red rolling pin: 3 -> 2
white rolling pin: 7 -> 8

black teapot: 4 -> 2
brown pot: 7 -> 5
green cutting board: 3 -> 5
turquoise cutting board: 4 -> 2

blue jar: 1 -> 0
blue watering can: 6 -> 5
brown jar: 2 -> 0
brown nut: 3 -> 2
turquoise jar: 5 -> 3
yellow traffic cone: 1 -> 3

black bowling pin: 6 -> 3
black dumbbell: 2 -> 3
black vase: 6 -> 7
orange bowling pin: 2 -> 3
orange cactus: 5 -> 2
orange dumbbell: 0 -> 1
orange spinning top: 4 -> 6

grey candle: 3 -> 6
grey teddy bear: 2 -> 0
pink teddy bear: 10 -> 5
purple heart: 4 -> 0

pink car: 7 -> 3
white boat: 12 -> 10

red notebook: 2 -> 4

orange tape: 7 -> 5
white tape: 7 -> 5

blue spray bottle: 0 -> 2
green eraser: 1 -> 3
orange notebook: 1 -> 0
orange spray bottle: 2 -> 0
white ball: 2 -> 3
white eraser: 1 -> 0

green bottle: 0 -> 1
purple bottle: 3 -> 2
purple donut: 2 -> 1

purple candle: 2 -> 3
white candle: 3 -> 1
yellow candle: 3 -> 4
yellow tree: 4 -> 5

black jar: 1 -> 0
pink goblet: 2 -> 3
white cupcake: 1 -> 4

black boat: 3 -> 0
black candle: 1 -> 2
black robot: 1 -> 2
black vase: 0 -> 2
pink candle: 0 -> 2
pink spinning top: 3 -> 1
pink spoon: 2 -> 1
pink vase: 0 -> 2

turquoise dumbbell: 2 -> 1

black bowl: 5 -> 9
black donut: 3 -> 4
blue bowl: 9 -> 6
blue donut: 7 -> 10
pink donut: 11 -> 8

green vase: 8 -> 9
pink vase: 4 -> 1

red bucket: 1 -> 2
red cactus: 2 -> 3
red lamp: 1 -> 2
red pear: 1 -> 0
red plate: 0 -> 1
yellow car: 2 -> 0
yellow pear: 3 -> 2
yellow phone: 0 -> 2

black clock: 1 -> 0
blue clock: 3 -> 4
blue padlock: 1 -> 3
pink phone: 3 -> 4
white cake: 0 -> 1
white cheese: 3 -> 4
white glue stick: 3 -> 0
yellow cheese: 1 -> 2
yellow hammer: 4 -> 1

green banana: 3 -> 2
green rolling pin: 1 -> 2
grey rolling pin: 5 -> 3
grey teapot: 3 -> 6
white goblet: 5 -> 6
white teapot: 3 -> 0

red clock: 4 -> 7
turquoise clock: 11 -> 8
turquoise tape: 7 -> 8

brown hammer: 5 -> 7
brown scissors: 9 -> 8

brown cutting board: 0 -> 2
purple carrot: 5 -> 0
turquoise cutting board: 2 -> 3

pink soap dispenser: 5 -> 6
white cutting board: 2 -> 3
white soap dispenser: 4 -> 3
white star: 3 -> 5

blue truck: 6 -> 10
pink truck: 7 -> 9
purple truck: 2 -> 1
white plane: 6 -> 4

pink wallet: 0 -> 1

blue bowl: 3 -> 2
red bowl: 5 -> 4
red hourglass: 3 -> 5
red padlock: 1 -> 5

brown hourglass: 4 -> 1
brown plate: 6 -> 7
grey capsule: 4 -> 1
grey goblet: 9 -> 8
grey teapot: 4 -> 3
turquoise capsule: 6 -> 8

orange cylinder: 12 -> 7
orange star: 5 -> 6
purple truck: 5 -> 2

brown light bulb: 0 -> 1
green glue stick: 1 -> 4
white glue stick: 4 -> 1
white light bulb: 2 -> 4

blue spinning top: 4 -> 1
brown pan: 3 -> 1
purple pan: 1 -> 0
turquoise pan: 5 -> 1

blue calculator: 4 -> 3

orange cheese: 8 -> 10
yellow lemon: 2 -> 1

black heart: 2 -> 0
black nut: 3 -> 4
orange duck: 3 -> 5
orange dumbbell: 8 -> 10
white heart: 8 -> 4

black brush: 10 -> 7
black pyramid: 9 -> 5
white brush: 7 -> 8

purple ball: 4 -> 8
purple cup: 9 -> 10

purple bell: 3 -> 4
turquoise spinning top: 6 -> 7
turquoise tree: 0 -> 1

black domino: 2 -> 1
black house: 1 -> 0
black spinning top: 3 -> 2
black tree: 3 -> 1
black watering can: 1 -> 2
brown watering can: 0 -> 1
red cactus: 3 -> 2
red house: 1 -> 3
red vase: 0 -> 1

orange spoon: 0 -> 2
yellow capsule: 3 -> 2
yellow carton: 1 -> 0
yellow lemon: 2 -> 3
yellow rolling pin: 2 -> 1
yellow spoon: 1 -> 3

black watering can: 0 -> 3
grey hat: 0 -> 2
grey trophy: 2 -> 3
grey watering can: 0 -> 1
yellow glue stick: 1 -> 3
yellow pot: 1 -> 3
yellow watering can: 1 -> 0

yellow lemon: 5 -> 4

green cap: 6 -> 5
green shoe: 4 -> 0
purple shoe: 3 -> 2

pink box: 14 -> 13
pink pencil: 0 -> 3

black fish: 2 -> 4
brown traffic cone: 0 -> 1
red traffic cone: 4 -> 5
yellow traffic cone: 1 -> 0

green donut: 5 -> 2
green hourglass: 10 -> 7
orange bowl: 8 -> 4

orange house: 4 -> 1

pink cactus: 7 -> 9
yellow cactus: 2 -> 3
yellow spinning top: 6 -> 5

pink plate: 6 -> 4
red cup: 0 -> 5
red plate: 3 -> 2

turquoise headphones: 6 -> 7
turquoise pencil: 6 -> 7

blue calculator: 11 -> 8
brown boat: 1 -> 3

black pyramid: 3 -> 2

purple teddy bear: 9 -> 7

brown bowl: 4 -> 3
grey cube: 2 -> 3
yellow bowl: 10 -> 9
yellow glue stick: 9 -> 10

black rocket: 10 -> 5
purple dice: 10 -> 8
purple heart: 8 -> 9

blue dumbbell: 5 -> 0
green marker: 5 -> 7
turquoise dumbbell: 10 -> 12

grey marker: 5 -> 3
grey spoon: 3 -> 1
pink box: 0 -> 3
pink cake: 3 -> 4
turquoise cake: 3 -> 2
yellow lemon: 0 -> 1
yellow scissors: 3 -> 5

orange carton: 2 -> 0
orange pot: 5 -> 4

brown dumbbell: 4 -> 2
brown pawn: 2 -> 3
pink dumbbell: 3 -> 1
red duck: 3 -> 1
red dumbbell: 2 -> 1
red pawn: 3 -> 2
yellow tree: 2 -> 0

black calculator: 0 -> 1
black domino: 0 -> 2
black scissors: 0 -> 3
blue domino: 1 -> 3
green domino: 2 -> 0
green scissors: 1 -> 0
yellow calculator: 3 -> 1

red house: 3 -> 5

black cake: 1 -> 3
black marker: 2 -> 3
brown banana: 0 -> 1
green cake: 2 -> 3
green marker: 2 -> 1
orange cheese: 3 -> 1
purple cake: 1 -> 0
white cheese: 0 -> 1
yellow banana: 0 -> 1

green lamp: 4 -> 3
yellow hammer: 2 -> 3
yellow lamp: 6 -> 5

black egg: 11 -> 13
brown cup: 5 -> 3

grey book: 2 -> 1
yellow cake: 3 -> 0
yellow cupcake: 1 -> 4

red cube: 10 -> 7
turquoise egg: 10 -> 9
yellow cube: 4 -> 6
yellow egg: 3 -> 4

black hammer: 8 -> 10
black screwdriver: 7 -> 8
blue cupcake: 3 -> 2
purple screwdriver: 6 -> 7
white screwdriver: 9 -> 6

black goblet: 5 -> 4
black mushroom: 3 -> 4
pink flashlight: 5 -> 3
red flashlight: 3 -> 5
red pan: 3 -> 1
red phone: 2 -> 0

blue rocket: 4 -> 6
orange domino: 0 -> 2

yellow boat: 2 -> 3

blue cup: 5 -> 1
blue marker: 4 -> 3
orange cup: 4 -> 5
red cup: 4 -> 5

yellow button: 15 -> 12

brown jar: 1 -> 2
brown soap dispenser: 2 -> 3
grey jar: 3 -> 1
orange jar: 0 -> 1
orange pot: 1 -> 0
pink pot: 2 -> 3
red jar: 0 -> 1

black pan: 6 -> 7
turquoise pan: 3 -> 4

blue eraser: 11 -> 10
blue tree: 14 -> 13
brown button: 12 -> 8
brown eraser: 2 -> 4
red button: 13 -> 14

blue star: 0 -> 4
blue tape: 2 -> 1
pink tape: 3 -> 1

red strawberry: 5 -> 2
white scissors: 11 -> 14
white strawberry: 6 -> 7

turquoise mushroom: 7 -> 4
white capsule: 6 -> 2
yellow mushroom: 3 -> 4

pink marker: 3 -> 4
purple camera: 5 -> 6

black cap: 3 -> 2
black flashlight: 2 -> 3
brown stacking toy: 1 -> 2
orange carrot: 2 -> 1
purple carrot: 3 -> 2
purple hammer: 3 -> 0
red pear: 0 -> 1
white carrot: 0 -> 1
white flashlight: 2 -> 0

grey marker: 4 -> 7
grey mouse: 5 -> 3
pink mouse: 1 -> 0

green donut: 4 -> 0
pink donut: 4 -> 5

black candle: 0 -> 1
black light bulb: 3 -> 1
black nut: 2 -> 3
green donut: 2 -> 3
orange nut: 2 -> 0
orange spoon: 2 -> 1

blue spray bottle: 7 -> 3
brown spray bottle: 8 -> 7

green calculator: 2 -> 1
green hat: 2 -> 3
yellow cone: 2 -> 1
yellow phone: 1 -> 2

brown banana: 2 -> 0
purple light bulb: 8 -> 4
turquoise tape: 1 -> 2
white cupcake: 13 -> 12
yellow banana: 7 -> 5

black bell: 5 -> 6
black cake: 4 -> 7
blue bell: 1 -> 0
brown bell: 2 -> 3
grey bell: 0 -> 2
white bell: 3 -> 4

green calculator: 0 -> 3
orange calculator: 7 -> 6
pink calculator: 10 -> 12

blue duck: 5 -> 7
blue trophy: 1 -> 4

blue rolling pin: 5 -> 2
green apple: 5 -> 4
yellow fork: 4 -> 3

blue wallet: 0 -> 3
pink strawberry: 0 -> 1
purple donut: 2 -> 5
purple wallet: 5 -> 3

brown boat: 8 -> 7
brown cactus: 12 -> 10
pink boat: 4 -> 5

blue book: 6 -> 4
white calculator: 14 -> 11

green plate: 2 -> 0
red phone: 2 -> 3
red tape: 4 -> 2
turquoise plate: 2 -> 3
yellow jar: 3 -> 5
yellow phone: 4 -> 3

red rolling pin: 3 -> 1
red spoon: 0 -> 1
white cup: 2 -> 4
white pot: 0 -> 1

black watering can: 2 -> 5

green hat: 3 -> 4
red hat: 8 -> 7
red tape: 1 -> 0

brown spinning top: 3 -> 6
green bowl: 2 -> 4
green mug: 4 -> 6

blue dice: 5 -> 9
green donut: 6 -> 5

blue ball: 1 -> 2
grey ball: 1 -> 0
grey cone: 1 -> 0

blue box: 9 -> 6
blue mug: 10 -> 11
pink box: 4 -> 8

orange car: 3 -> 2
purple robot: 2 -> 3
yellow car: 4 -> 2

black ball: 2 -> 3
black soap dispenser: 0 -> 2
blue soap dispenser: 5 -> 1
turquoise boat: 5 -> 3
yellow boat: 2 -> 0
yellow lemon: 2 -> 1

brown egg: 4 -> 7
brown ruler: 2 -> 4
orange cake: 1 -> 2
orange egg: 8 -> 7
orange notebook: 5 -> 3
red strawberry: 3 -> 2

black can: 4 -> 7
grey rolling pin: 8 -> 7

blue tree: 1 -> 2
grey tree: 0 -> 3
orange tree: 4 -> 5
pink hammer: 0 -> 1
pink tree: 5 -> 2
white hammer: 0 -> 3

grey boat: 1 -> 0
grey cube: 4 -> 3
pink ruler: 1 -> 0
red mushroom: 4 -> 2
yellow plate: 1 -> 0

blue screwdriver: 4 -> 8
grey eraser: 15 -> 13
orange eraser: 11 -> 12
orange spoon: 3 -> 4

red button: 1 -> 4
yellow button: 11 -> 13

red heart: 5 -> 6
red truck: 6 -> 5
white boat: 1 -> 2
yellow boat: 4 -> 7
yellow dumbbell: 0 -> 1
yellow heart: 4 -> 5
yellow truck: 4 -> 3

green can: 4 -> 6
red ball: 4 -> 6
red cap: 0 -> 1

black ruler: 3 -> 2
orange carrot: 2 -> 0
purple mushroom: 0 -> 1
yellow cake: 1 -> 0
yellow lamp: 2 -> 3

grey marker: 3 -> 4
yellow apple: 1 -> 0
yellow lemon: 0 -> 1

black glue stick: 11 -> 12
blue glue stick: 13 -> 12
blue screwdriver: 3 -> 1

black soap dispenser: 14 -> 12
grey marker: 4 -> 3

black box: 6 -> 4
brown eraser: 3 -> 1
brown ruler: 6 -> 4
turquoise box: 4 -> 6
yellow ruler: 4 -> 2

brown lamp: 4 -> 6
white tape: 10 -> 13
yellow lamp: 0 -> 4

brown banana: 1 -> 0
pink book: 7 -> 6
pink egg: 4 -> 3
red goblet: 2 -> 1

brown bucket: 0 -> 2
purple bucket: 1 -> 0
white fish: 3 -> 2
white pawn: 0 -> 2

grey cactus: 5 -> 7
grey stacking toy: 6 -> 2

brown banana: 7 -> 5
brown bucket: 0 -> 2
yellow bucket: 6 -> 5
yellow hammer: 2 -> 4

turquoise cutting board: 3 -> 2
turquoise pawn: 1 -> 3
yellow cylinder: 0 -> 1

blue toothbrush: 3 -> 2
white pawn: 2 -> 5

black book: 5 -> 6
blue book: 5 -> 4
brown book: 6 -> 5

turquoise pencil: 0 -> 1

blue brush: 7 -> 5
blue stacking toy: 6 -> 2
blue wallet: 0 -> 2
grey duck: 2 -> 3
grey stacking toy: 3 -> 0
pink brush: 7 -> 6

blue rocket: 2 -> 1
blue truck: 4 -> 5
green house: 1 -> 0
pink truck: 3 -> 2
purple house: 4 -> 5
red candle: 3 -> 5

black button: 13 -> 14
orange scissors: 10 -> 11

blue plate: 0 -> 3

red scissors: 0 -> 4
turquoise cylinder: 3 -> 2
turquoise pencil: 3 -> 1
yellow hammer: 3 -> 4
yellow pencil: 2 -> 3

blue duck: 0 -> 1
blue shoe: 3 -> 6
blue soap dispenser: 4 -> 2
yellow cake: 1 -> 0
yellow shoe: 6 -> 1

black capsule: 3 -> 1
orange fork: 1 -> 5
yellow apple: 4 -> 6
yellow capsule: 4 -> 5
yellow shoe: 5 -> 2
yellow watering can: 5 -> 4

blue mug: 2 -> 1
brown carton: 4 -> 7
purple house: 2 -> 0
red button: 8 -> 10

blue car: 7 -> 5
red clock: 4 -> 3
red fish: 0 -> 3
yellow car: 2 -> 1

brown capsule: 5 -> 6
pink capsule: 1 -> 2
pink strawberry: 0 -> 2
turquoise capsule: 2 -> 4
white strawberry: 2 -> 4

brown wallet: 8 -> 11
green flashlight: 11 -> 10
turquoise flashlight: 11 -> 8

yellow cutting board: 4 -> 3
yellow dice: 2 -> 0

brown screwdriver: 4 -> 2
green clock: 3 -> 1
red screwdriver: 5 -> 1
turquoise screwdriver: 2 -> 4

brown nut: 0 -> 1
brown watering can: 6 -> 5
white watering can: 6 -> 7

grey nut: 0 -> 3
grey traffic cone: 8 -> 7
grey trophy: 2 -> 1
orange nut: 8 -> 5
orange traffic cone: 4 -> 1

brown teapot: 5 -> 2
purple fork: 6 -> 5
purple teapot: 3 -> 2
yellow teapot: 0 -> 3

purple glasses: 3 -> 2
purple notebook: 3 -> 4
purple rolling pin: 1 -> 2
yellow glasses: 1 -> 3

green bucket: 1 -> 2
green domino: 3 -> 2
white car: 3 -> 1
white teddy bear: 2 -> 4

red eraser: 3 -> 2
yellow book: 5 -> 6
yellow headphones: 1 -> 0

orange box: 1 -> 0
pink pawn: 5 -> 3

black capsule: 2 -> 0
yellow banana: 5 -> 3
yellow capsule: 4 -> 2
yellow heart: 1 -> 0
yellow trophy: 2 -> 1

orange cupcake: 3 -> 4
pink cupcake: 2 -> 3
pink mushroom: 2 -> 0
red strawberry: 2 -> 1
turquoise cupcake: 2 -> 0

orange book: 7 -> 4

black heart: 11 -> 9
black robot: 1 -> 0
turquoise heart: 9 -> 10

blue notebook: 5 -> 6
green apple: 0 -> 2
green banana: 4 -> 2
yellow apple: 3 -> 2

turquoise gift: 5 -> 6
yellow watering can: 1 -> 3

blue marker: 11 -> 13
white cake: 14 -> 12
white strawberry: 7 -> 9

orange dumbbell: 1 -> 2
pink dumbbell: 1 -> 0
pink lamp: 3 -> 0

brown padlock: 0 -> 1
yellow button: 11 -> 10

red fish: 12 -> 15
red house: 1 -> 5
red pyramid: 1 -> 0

********************

About this task> Copy out each line of the data above, exactly, if it lies between the line holding "red button: 1 -> 4" and the line holding "yellow bucket: 6 -> 5", inclusive; copy no other line.

Expected output>
red button: 1 -> 4
yellow button: 11 -> 13

red heart: 5 -> 6
red truck: 6 -> 5
white boat: 1 -> 2
yellow boat: 4 -> 7
yellow dumbbell: 0 -> 1
yellow heart: 4 -> 5
yellow truck: 4 -> 3

green can: 4 -> 6
red ball: 4 -> 6
red cap: 0 -> 1

black ruler: 3 -> 2
orange carrot: 2 -> 0
purple mushroom: 0 -> 1
yellow cake: 1 -> 0
yellow lamp: 2 -> 3

grey marker: 3 -> 4
yellow apple: 1 -> 0
yellow lemon: 0 -> 1

black glue stick: 11 -> 12
blue glue stick: 13 -> 12
blue screwdriver: 3 -> 1

black soap dispenser: 14 -> 12
grey marker: 4 -> 3

black box: 6 -> 4
brown eraser: 3 -> 1
brown ruler: 6 -> 4
turquoise box: 4 -> 6
yellow ruler: 4 -> 2

brown lamp: 4 -> 6
white tape: 10 -> 13
yellow lamp: 0 -> 4

brown banana: 1 -> 0
pink book: 7 -> 6
pink egg: 4 -> 3
red goblet: 2 -> 1

brown bucket: 0 -> 2
purple bucket: 1 -> 0
white fish: 3 -> 2
white pawn: 0 -> 2

grey cactus: 5 -> 7
grey stacking toy: 6 -> 2

brown banana: 7 -> 5
brown bucket: 0 -> 2
yellow bucket: 6 -> 5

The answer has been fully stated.